EXERCISE AIM:
Look below for the line containing "IR2 pin GND: 3V3 -> GND" and the line containing "STEPPER pin IN4: 10 -> SCK"; repeat exactly those two lines and all lines between them, and nothing else.

DATA IN THIS EXERCISE:
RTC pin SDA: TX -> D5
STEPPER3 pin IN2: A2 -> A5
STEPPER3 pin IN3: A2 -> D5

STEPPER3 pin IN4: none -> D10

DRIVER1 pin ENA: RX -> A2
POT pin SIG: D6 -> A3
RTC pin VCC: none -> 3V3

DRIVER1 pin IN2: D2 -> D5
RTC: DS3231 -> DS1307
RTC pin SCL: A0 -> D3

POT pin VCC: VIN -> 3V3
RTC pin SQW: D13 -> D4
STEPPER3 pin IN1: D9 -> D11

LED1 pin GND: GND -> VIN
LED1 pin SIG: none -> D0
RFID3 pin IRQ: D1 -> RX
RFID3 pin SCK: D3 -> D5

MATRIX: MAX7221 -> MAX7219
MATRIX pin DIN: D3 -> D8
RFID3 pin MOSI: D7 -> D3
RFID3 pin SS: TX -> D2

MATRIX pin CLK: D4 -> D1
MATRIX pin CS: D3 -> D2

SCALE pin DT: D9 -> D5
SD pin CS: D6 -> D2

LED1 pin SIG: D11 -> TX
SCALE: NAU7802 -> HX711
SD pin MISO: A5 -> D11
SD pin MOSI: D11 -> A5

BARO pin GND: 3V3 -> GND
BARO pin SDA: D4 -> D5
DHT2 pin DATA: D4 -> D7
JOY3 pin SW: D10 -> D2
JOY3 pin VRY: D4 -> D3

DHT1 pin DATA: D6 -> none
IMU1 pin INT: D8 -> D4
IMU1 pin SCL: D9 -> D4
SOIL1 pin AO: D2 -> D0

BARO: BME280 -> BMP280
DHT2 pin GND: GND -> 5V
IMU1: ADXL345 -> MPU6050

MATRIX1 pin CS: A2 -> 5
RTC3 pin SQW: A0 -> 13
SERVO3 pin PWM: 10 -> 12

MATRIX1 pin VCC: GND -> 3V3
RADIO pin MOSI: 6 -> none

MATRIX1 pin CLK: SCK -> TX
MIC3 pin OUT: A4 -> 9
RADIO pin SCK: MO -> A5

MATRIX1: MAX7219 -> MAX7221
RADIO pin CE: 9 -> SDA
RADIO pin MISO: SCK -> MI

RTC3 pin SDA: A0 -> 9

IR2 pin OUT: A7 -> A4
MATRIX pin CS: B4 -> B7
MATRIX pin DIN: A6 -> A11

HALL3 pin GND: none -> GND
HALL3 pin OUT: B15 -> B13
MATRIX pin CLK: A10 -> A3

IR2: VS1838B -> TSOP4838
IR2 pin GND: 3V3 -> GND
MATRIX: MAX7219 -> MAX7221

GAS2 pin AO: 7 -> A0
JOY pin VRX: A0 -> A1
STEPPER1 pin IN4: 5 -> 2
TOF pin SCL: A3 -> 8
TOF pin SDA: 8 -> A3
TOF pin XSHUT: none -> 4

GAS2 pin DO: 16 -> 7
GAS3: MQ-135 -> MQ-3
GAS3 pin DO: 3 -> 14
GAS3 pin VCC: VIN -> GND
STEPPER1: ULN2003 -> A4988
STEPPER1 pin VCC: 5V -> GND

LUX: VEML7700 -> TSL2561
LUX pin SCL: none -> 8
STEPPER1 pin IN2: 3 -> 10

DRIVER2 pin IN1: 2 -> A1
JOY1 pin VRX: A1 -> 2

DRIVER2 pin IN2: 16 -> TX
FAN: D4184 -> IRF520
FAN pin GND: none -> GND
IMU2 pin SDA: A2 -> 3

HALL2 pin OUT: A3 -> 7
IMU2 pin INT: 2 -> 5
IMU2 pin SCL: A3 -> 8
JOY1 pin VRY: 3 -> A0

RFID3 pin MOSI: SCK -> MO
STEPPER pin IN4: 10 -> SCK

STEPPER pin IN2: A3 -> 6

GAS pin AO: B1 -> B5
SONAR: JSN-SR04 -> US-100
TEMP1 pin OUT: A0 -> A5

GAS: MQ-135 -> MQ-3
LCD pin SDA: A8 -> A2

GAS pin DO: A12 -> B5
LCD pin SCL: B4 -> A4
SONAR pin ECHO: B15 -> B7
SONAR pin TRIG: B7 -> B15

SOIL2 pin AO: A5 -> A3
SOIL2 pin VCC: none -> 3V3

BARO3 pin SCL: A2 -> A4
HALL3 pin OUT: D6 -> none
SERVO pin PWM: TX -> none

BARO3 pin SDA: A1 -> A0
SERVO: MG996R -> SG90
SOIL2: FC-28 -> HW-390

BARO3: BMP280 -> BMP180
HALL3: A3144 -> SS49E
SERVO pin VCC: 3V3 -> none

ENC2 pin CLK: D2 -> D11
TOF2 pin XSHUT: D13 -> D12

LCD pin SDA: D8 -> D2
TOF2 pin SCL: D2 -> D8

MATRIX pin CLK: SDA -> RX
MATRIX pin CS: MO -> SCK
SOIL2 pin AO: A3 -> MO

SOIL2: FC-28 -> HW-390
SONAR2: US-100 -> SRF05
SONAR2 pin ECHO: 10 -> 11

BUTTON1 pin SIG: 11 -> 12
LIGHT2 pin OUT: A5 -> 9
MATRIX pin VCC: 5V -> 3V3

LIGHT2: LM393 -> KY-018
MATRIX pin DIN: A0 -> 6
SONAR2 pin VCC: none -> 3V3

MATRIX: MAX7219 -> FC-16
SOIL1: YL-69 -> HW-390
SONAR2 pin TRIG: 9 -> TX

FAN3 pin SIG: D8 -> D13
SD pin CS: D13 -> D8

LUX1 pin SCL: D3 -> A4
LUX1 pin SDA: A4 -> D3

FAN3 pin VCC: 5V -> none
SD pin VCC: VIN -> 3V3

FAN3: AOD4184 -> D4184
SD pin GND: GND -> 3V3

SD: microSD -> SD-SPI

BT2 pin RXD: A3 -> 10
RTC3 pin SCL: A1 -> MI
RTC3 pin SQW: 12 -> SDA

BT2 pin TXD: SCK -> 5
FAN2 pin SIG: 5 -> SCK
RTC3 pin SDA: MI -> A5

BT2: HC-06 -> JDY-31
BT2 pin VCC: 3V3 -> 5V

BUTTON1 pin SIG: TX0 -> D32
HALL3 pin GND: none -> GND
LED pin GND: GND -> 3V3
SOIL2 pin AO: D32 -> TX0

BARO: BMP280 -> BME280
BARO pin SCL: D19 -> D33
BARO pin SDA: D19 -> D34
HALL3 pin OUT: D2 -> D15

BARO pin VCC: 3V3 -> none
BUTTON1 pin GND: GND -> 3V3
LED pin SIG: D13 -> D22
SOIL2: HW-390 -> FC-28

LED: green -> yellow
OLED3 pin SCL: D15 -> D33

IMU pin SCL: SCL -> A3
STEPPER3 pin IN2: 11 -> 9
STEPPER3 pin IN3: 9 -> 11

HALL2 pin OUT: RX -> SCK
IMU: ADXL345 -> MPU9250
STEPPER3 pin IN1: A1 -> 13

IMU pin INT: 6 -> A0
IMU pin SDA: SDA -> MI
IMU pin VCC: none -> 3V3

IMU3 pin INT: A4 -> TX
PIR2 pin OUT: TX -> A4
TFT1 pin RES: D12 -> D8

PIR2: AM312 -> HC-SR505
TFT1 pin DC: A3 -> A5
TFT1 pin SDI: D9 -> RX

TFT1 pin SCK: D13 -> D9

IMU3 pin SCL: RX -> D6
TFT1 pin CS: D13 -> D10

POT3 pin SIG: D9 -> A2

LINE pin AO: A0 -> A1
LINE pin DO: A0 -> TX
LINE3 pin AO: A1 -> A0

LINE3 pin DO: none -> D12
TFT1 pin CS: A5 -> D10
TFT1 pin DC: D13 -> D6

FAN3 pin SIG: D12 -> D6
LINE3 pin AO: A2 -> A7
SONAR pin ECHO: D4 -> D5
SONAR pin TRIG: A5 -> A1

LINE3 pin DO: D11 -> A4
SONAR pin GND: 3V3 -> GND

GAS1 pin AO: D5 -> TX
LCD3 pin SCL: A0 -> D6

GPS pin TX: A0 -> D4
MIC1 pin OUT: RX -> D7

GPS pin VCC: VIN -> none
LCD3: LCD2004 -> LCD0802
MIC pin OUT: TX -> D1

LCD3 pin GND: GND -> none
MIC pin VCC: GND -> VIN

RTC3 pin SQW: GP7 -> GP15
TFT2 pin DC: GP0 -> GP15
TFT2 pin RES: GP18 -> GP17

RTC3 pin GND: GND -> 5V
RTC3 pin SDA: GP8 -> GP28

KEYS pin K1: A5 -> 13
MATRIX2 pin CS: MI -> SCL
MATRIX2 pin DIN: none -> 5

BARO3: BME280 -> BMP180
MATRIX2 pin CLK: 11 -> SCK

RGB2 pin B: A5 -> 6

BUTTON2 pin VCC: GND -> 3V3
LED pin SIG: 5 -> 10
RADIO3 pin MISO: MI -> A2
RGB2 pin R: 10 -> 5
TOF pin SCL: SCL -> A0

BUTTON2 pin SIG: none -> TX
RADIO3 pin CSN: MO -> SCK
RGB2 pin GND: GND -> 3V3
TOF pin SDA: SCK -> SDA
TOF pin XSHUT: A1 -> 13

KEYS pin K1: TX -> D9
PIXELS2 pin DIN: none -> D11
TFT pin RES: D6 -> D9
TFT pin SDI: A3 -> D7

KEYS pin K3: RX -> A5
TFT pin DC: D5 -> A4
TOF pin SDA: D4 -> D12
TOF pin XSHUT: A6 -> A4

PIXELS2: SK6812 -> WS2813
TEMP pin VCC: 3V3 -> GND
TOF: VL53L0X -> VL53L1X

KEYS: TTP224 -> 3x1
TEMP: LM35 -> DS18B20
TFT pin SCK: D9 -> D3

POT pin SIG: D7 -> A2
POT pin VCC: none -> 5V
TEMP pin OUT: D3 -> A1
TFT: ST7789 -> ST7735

RESPONSE TO THE EXERCISE:
IR2 pin GND: 3V3 -> GND
MATRIX: MAX7219 -> MAX7221

GAS2 pin AO: 7 -> A0
JOY pin VRX: A0 -> A1
STEPPER1 pin IN4: 5 -> 2
TOF pin SCL: A3 -> 8
TOF pin SDA: 8 -> A3
TOF pin XSHUT: none -> 4

GAS2 pin DO: 16 -> 7
GAS3: MQ-135 -> MQ-3
GAS3 pin DO: 3 -> 14
GAS3 pin VCC: VIN -> GND
STEPPER1: ULN2003 -> A4988
STEPPER1 pin VCC: 5V -> GND

LUX: VEML7700 -> TSL2561
LUX pin SCL: none -> 8
STEPPER1 pin IN2: 3 -> 10

DRIVER2 pin IN1: 2 -> A1
JOY1 pin VRX: A1 -> 2

DRIVER2 pin IN2: 16 -> TX
FAN: D4184 -> IRF520
FAN pin GND: none -> GND
IMU2 pin SDA: A2 -> 3

HALL2 pin OUT: A3 -> 7
IMU2 pin INT: 2 -> 5
IMU2 pin SCL: A3 -> 8
JOY1 pin VRY: 3 -> A0

RFID3 pin MOSI: SCK -> MO
STEPPER pin IN4: 10 -> SCK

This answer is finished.